(DATA SUPPLIED)
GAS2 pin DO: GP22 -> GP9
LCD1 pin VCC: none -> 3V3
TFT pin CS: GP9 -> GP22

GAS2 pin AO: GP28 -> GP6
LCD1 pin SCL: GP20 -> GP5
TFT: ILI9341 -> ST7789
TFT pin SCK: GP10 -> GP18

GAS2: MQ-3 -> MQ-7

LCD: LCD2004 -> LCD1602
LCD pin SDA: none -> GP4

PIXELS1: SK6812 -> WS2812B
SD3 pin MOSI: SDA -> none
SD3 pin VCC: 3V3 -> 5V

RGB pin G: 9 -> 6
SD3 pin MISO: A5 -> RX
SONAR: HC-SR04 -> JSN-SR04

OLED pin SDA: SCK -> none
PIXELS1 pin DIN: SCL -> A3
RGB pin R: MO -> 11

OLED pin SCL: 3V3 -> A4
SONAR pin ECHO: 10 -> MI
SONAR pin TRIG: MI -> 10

(DIRECTIONS) The records shown earlier should all be returned verbatim.

(ANSWER SPACE)
GAS2 pin DO: GP22 -> GP9
LCD1 pin VCC: none -> 3V3
TFT pin CS: GP9 -> GP22

GAS2 pin AO: GP28 -> GP6
LCD1 pin SCL: GP20 -> GP5
TFT: ILI9341 -> ST7789
TFT pin SCK: GP10 -> GP18

GAS2: MQ-3 -> MQ-7

LCD: LCD2004 -> LCD1602
LCD pin SDA: none -> GP4

PIXELS1: SK6812 -> WS2812B
SD3 pin MOSI: SDA -> none
SD3 pin VCC: 3V3 -> 5V

RGB pin G: 9 -> 6
SD3 pin MISO: A5 -> RX
SONAR: HC-SR04 -> JSN-SR04

OLED pin SDA: SCK -> none
PIXELS1 pin DIN: SCL -> A3
RGB pin R: MO -> 11

OLED pin SCL: 3V3 -> A4
SONAR pin ECHO: 10 -> MI
SONAR pin TRIG: MI -> 10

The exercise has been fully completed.